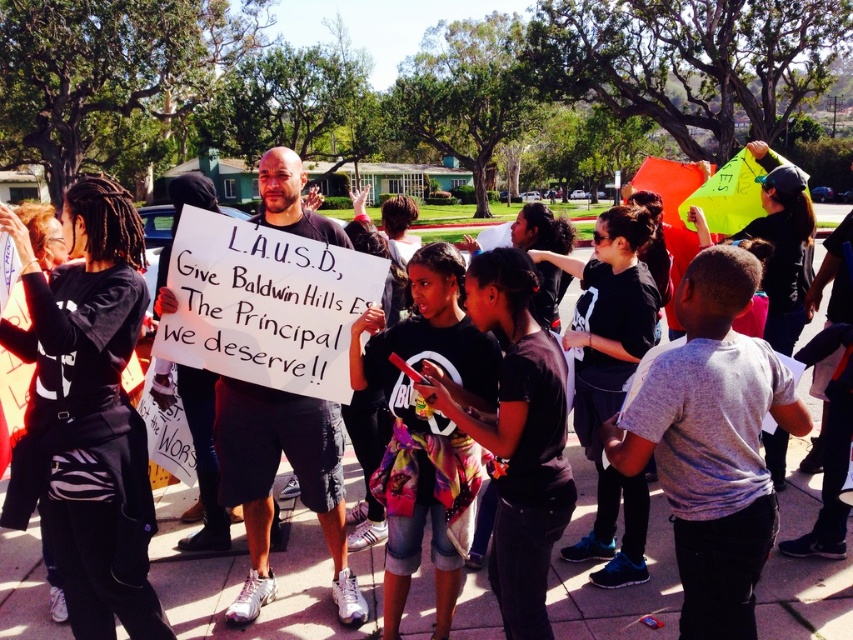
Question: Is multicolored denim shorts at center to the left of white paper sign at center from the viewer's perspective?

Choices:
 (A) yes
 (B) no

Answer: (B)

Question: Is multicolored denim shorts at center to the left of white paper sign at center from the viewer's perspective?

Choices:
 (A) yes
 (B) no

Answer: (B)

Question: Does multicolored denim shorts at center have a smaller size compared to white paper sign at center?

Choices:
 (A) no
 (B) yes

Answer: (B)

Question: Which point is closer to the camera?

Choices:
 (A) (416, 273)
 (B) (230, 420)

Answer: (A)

★ ★ ★ ★ ★ ★ ★

Copy the listing above word for word, starting at the line that contains "Question: Which point" and ending with its last line.

### EXERCISE SOLUTION
Question: Which point is closer to the camera?

Choices:
 (A) (416, 273)
 (B) (230, 420)

Answer: (A)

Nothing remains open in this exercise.